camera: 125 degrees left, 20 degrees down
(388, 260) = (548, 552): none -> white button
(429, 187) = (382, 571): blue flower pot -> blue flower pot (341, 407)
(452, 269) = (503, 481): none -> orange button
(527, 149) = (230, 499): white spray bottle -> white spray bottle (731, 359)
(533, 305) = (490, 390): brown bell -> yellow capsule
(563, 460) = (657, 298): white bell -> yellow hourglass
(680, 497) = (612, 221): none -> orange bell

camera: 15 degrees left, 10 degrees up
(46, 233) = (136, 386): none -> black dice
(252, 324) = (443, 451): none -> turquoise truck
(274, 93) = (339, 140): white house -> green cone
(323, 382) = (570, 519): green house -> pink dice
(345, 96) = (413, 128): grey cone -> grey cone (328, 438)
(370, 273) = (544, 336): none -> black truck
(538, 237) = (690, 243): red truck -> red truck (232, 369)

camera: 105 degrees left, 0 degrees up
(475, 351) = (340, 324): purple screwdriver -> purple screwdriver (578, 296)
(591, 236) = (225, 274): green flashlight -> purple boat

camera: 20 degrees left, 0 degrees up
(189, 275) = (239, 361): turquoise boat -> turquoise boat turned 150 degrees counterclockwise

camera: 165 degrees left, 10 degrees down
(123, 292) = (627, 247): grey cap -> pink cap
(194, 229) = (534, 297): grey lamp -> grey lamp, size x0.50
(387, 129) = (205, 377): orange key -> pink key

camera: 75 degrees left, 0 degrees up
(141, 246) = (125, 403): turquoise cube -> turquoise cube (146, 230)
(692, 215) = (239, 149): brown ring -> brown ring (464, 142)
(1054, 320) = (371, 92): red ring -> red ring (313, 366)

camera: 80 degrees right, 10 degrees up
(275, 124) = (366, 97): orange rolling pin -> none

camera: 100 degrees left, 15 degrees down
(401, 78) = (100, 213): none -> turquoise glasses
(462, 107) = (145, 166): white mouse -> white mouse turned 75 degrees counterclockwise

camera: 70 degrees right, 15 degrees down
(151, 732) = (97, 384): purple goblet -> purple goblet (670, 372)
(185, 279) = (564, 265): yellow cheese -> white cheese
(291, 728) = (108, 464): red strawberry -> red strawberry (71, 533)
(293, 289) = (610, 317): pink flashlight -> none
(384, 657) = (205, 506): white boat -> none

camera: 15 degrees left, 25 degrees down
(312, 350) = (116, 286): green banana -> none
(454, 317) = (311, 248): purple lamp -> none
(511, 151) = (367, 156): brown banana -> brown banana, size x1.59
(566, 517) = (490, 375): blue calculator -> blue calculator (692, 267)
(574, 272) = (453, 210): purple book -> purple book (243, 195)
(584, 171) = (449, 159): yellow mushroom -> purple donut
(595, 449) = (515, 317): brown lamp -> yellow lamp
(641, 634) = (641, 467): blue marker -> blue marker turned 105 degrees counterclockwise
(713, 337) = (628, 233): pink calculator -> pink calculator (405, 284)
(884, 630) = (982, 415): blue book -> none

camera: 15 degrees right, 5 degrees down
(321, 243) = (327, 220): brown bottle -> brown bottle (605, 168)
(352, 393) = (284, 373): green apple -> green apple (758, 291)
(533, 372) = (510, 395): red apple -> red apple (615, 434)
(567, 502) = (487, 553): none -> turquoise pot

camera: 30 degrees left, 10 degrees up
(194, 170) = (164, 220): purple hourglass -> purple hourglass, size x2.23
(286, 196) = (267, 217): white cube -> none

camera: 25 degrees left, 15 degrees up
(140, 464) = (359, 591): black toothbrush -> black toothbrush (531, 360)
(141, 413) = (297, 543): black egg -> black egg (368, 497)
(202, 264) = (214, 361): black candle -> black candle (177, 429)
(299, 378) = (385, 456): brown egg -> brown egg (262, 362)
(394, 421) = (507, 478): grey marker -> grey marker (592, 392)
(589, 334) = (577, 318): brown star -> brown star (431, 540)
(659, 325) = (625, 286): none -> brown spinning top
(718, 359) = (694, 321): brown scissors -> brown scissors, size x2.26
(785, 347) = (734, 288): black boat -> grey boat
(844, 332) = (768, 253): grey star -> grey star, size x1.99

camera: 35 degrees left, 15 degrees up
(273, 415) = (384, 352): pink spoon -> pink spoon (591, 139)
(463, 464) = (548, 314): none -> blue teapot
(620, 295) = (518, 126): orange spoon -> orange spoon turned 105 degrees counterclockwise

**Exercise description:** Transcribe the records from their first line. Stop after the line with "(533, 305) = (490, 390): brown", including it.

**The answer:**
camera: 125 degrees left, 20 degrees down
(388, 260) = (548, 552): none -> white button
(429, 187) = (382, 571): blue flower pot -> blue flower pot (341, 407)
(452, 269) = (503, 481): none -> orange button
(527, 149) = (230, 499): white spray bottle -> white spray bottle (731, 359)
(533, 305) = (490, 390): brown bell -> yellow capsule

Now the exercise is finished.